◆ Exercise directions: Wherever a line holds the word "turquoise", copy that line from the data.

------------

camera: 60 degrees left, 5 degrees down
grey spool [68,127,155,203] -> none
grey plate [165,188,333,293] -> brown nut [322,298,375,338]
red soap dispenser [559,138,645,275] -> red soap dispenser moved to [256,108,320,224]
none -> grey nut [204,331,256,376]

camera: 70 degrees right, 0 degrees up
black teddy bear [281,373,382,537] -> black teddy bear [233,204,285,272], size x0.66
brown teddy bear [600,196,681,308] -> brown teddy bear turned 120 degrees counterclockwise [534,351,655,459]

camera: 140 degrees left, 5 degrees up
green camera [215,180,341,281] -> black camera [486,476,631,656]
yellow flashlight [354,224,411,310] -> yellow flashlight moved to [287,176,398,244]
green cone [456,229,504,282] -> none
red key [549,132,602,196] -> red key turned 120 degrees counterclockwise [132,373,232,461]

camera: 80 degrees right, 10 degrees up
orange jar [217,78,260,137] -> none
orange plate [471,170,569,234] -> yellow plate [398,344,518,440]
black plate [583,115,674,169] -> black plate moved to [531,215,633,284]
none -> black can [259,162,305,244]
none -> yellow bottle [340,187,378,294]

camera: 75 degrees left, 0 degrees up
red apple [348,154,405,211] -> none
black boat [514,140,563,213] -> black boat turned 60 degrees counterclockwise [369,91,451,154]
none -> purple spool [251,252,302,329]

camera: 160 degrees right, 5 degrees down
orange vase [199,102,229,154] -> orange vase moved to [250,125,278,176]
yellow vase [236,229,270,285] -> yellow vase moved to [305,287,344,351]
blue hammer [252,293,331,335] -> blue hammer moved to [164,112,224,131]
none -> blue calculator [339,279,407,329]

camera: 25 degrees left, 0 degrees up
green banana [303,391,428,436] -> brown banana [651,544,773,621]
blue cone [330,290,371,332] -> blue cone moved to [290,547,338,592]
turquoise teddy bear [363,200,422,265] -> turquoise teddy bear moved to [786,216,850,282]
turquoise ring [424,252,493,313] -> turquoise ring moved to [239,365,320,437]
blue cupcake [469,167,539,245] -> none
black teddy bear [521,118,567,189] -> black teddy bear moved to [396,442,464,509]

------------

◆ Task result:
turquoise teddy bear [363,200,422,265] -> turquoise teddy bear moved to [786,216,850,282]
turquoise ring [424,252,493,313] -> turquoise ring moved to [239,365,320,437]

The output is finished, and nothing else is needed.